» **Records to process**
Content starts

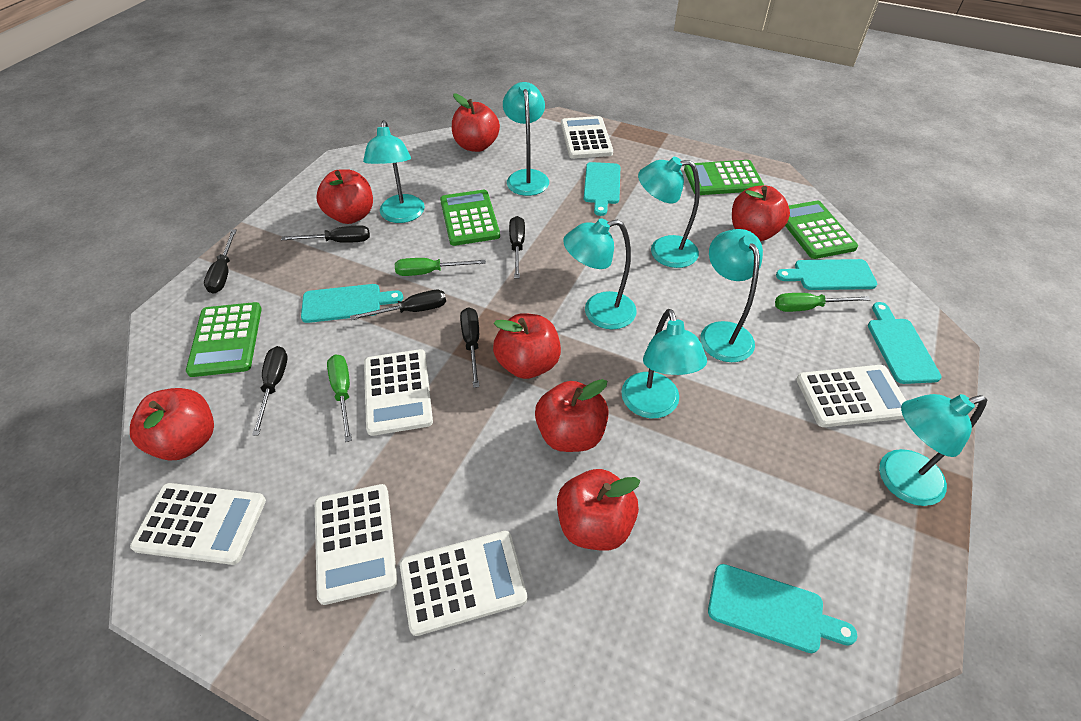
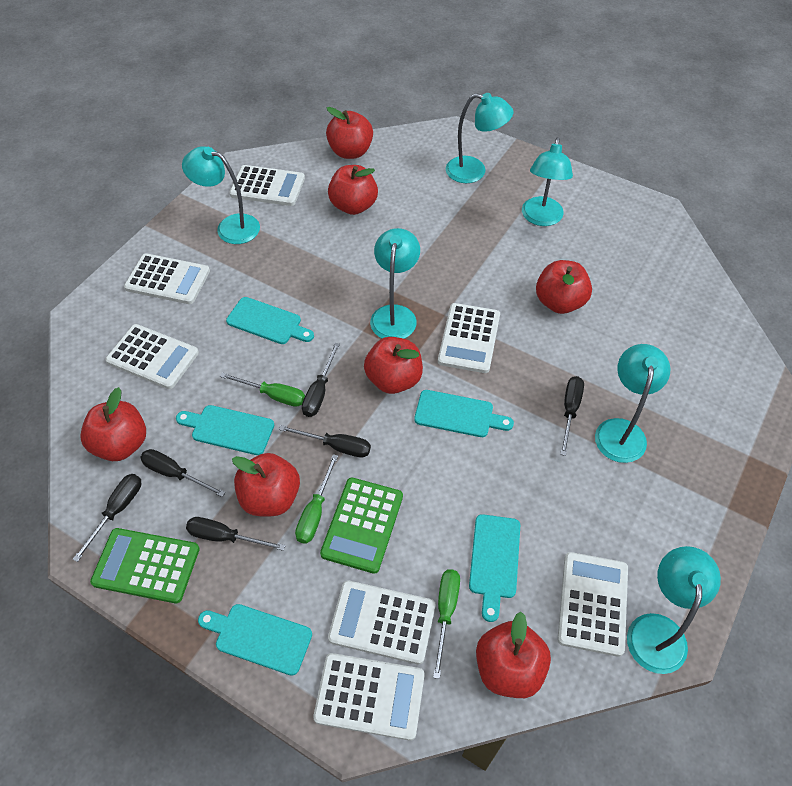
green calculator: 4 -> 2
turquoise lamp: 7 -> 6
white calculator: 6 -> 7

Content ends
Content starts

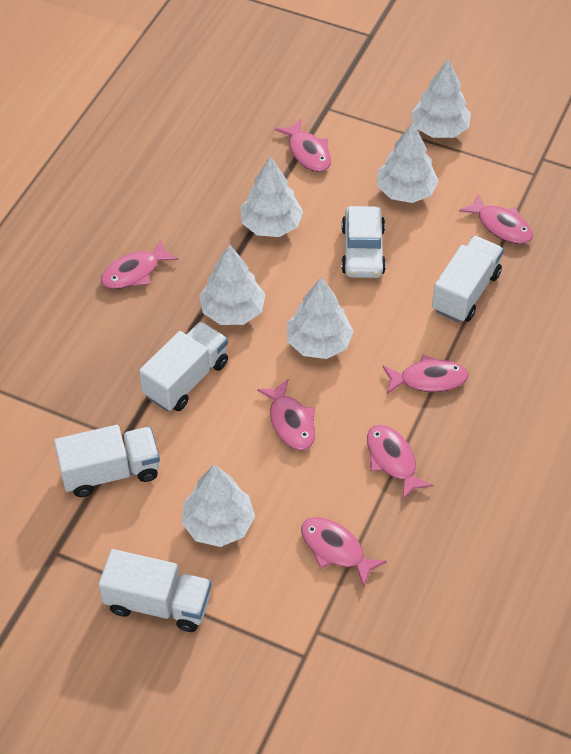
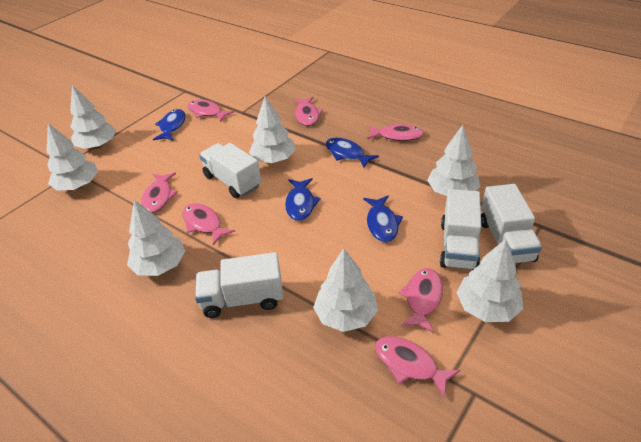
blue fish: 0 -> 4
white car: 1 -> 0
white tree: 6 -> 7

Content ends

» **Exercise requirements**
Your answer should consist only of the lines above between the line holding "green calculator: 4 -> 2" and the line holding "white calculator: 6 -> 7", inclusive, each transcribed exactly.

» **Reply to the exercise**
green calculator: 4 -> 2
turquoise lamp: 7 -> 6
white calculator: 6 -> 7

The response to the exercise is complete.